▶ [Action item] Copy, please, the line with "PIXELS pin VCC: GND -> 3V3" and each line that follows it through the end of the data below, exactly as given and without pictures.

BEGIN Dataset extract

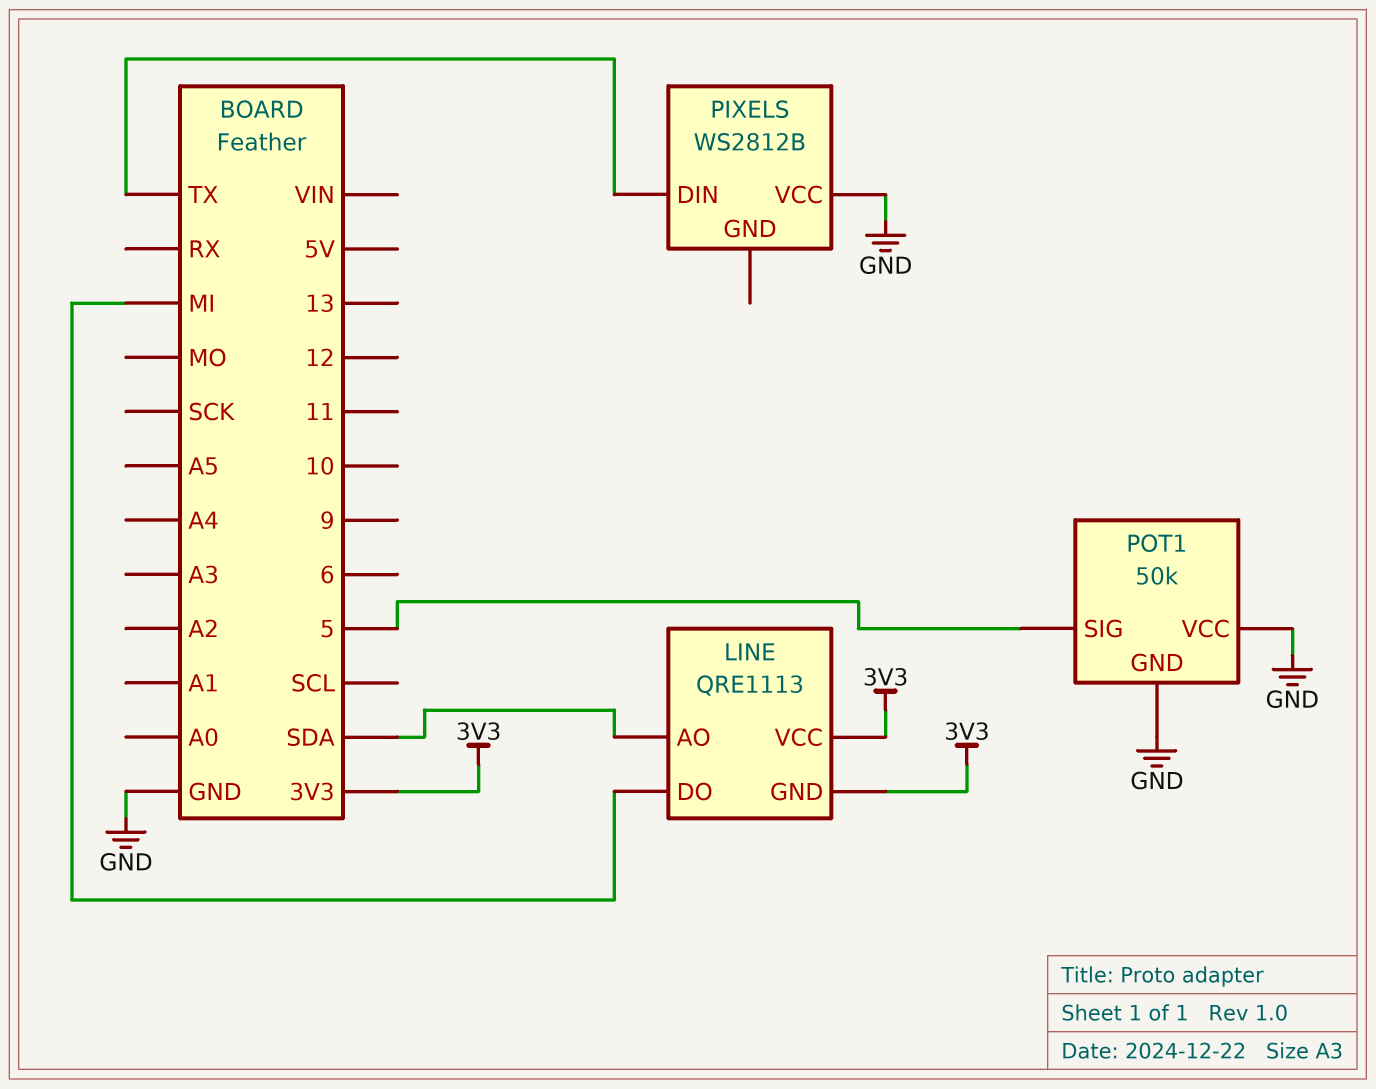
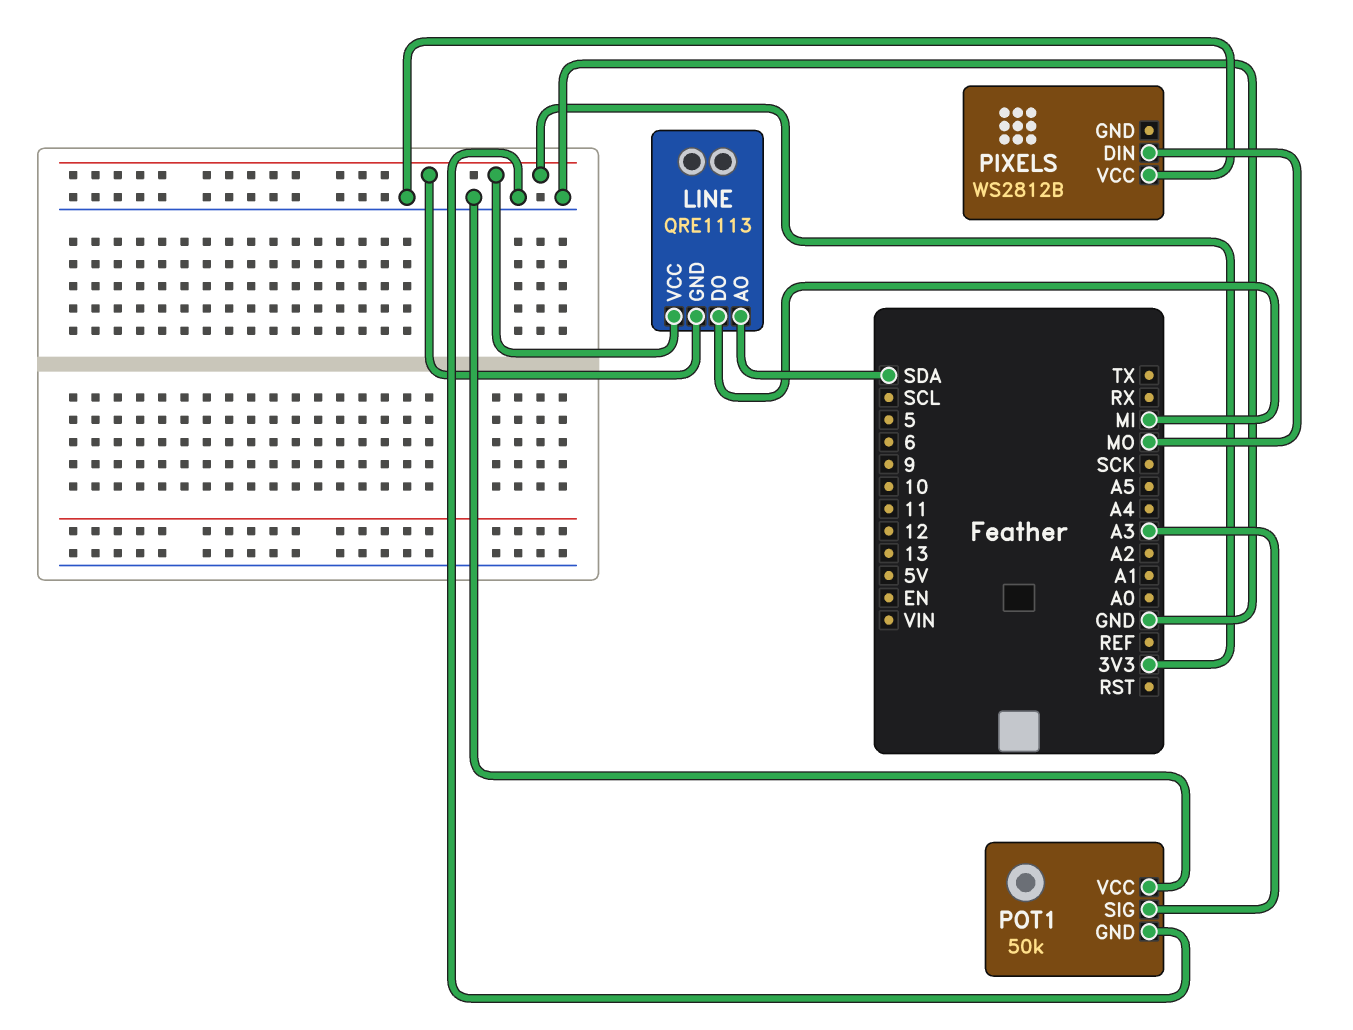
PIXELS pin DIN: TX -> MO
POT1 pin SIG: 5 -> A3

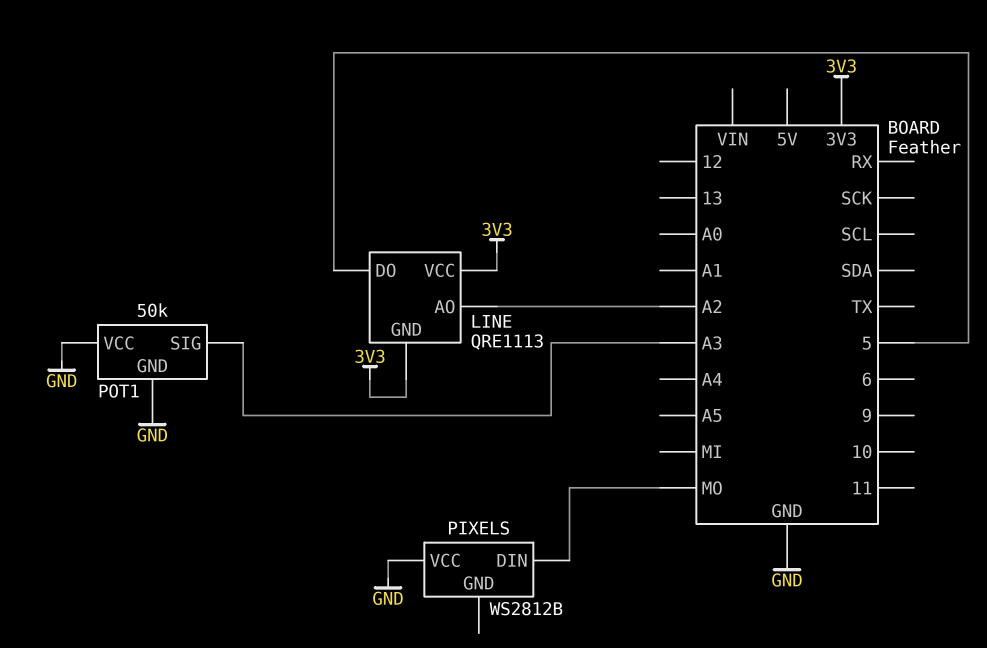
LINE pin AO: SDA -> A2
LINE pin DO: MI -> 5

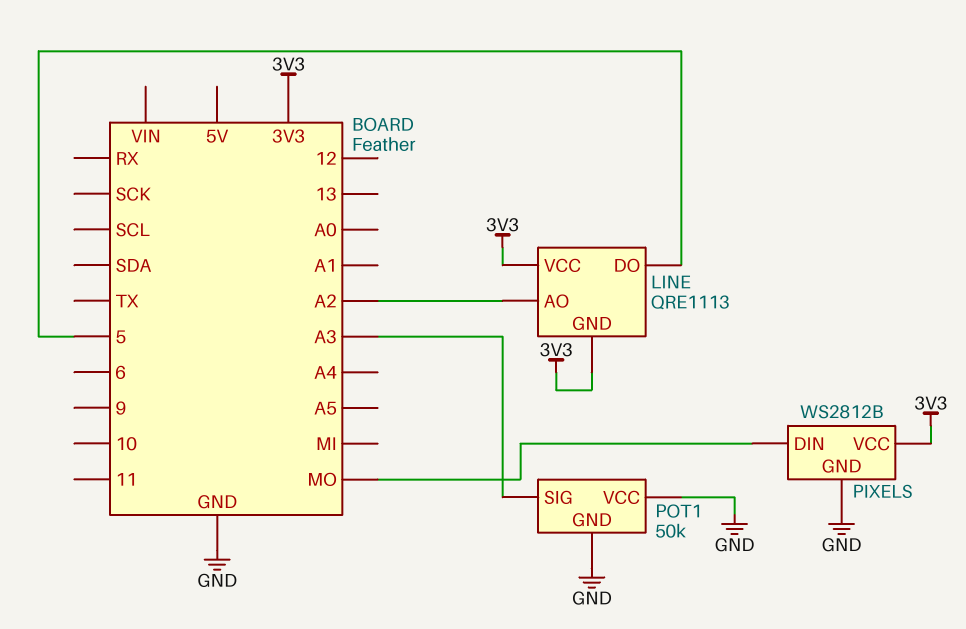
PIXELS pin GND: none -> GND
PIXELS pin VCC: GND -> 3V3

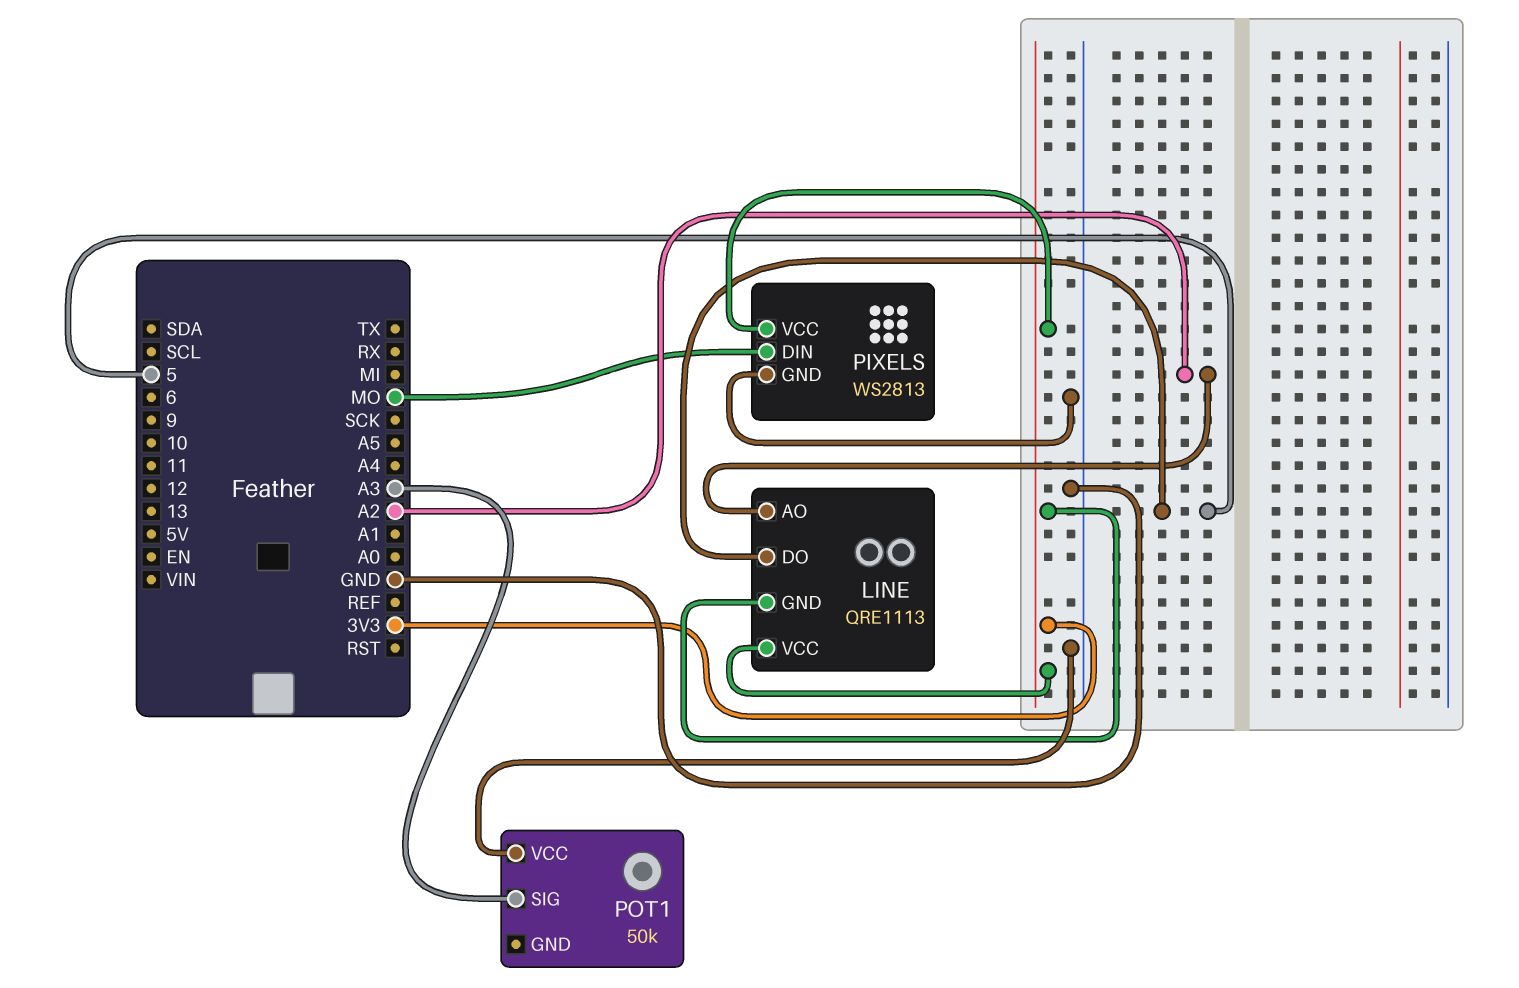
PIXELS: WS2812B -> WS2813
POT1 pin GND: GND -> none

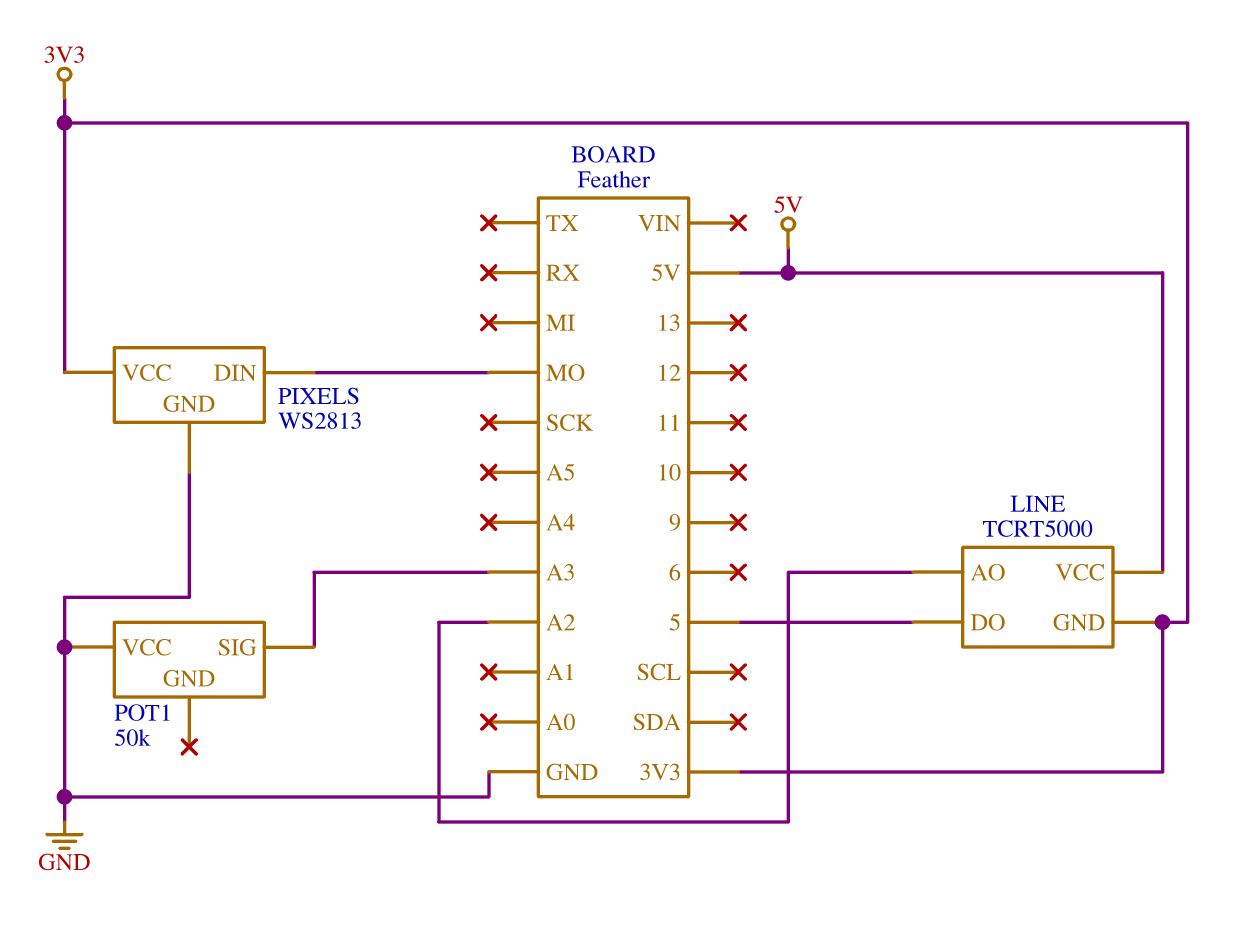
LINE: QRE1113 -> TCRT5000
LINE pin VCC: 3V3 -> 5V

END Dataset extract

▶ [Solution]
PIXELS pin VCC: GND -> 3V3

PIXELS: WS2812B -> WS2813
POT1 pin GND: GND -> none

LINE: QRE1113 -> TCRT5000
LINE pin VCC: 3V3 -> 5V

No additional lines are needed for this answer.